● **EXERCISE INSTRUCTIONS**
Output only the lines below from the one containing "D1: diode 1N4004" to the one containing "J3 pin 2: N5 -> AGND", exactly as written, both ends kept.

++++ DATA EXTRACT

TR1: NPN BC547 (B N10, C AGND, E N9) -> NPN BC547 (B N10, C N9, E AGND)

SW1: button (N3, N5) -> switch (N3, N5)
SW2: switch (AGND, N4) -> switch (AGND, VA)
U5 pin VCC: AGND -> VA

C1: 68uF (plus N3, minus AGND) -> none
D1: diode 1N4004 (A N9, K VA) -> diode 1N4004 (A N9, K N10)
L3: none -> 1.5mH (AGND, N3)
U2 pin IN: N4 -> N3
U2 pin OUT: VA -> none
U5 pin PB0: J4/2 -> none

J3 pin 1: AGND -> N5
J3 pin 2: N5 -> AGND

++++++++
++++ DATA EXTRACT

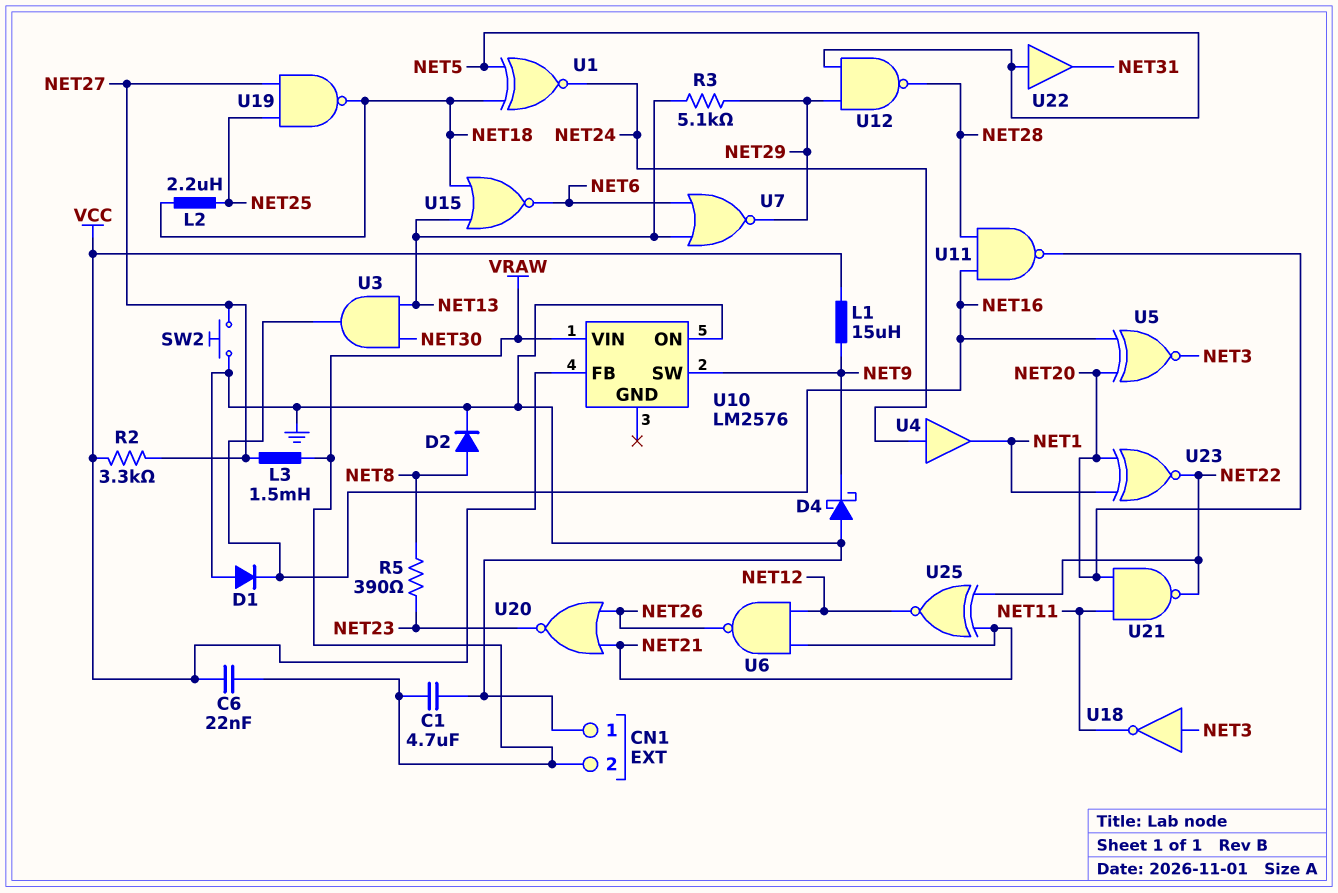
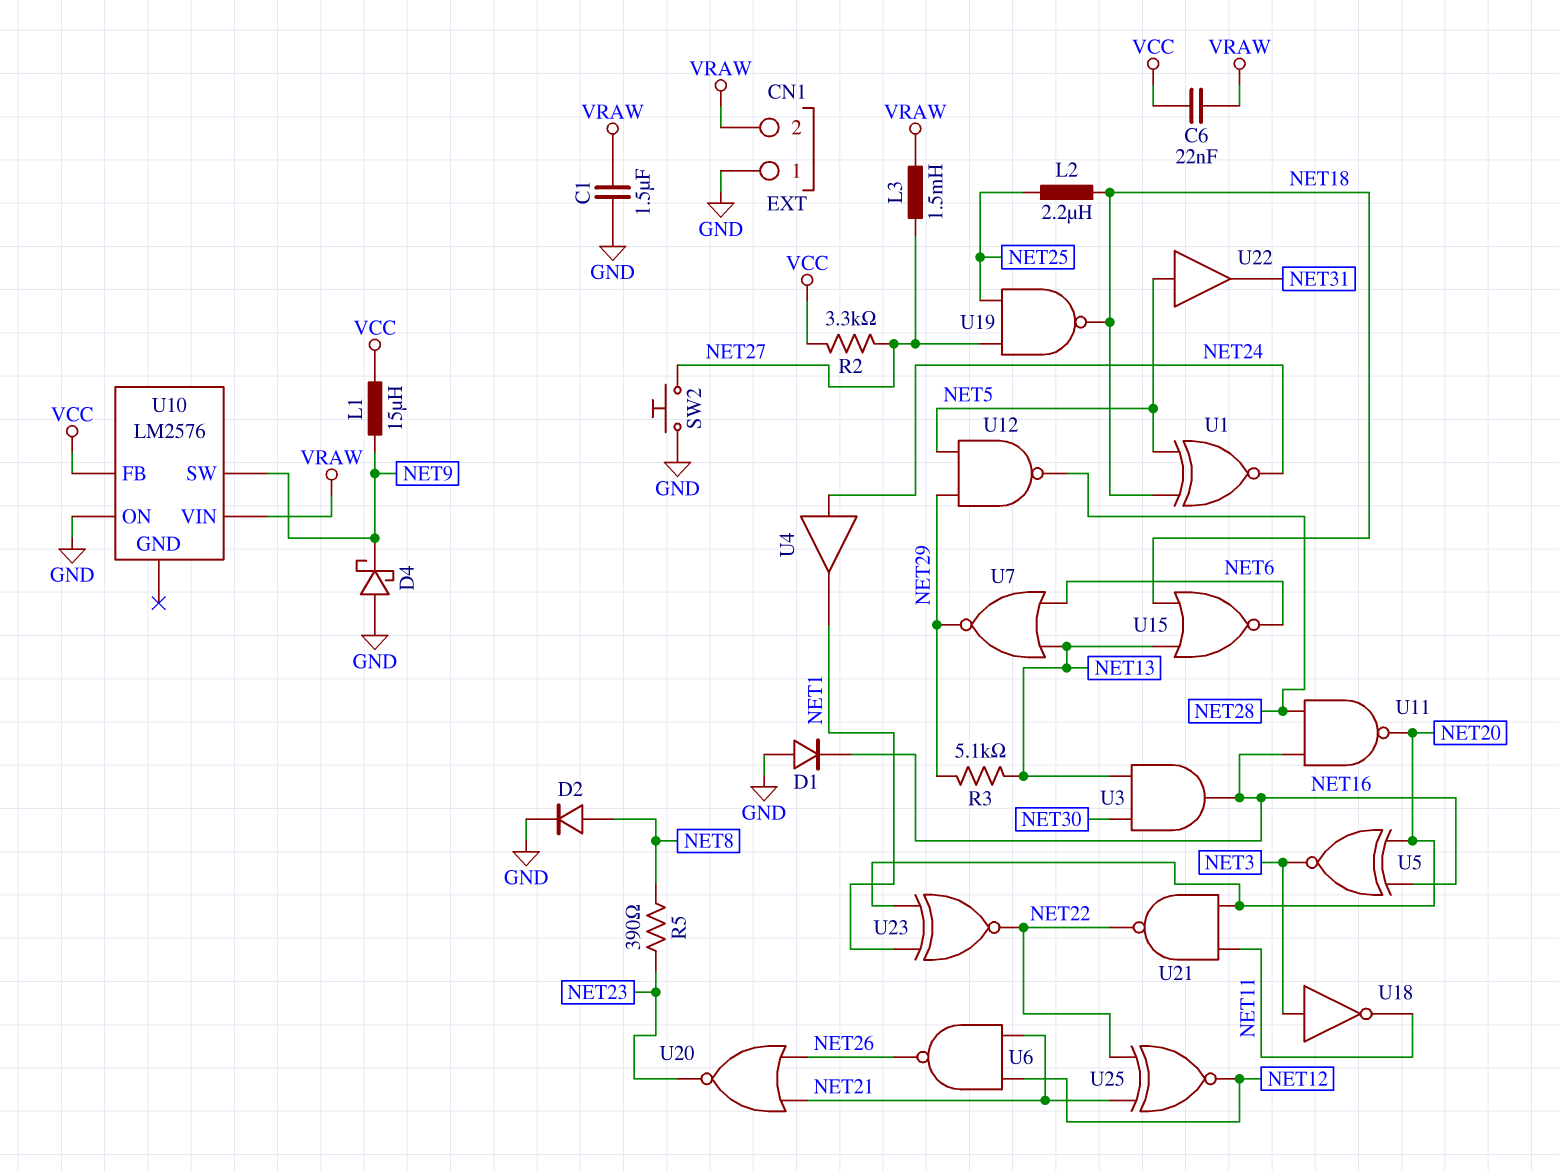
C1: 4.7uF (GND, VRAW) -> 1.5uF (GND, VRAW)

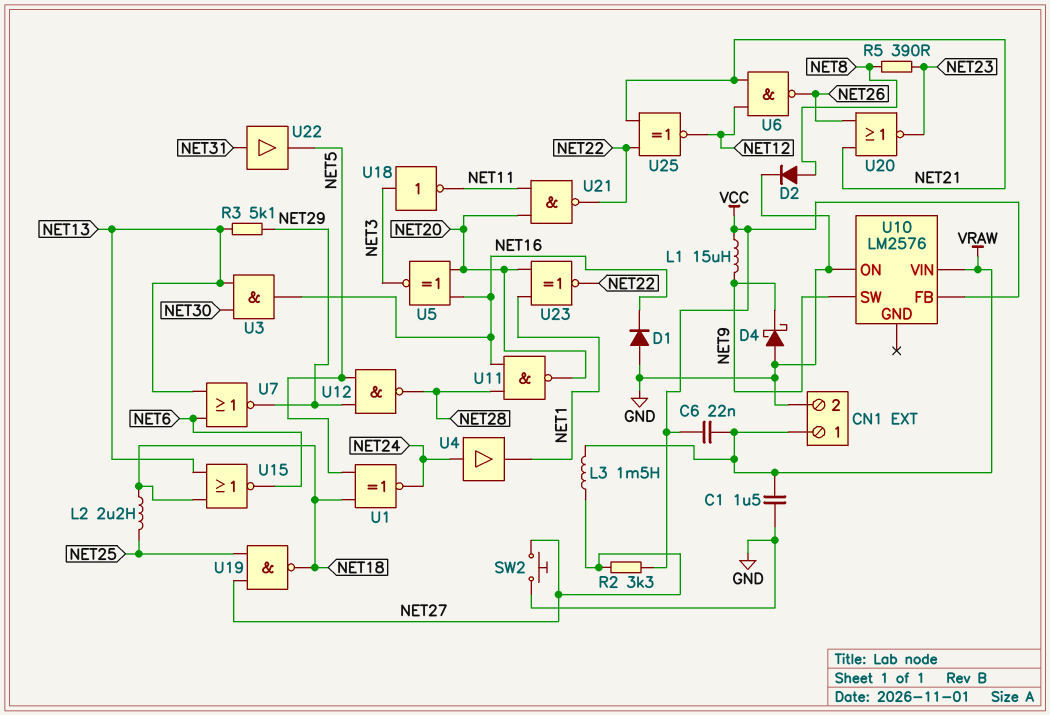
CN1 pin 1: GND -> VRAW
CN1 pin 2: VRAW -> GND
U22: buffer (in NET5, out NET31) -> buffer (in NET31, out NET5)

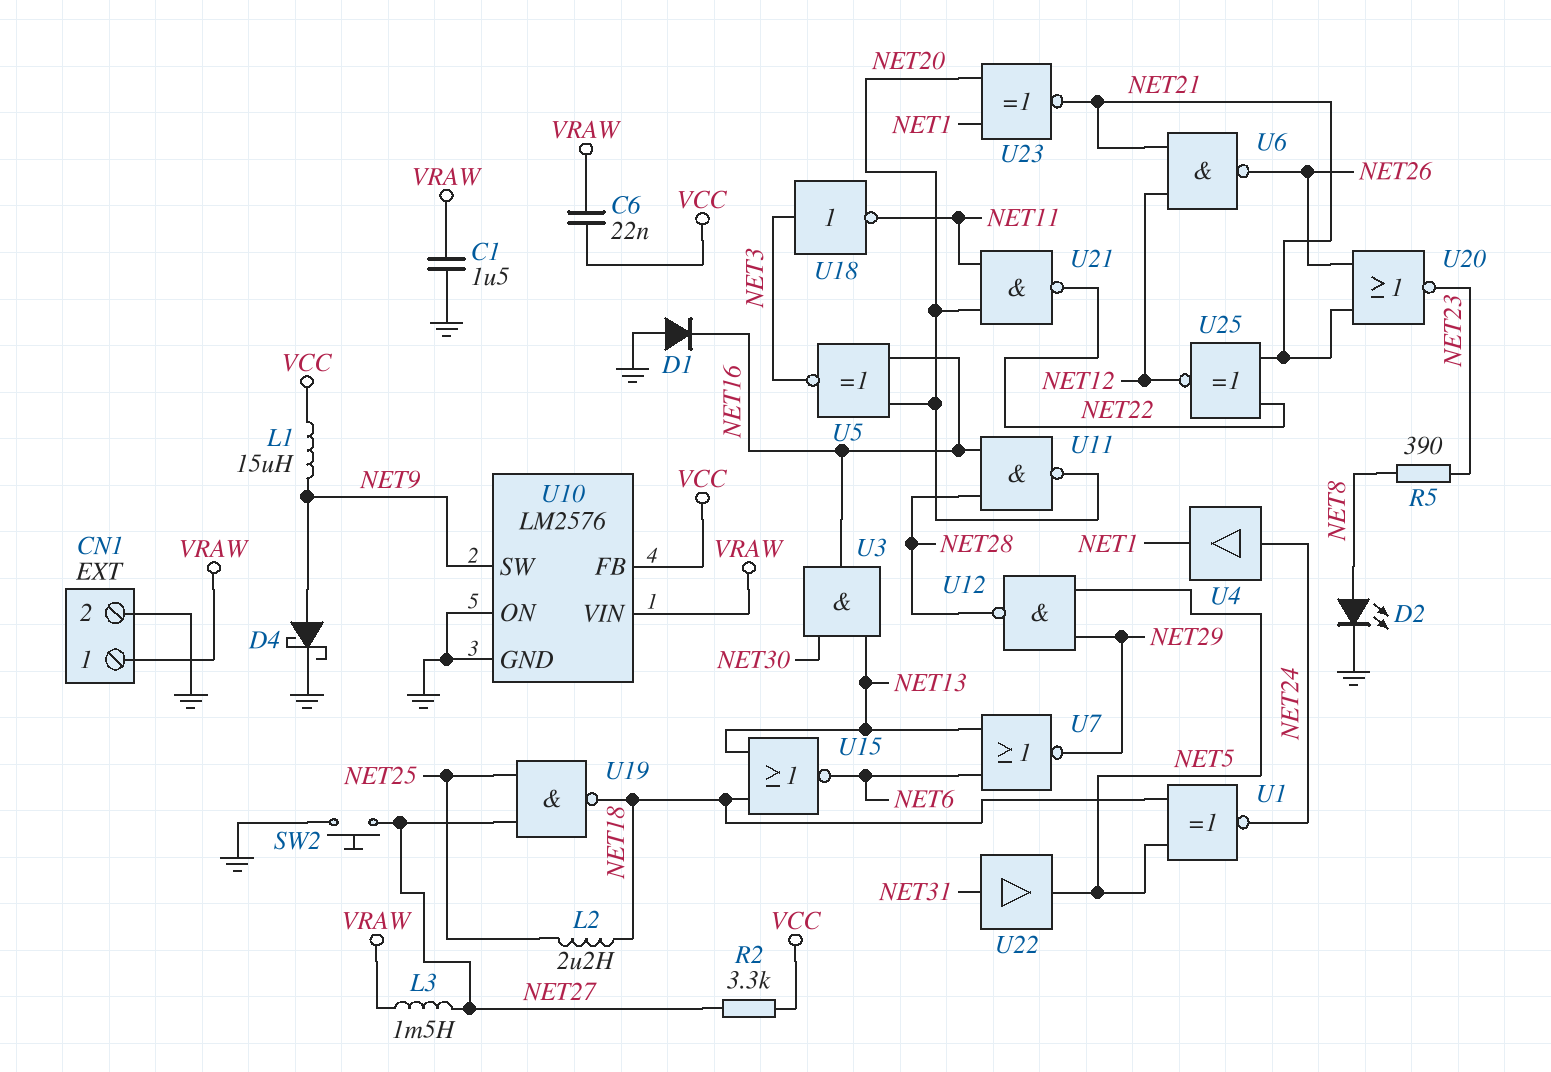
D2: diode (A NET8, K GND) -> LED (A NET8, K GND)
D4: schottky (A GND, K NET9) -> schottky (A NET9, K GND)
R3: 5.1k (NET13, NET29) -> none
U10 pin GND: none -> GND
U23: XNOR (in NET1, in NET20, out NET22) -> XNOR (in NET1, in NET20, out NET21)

++++++++

● **RESPONSE FOR THIS EXERCISE**
D1: diode 1N4004 (A N9, K VA) -> diode 1N4004 (A N9, K N10)
L3: none -> 1.5mH (AGND, N3)
U2 pin IN: N4 -> N3
U2 pin OUT: VA -> none
U5 pin PB0: J4/2 -> none

J3 pin 1: AGND -> N5
J3 pin 2: N5 -> AGND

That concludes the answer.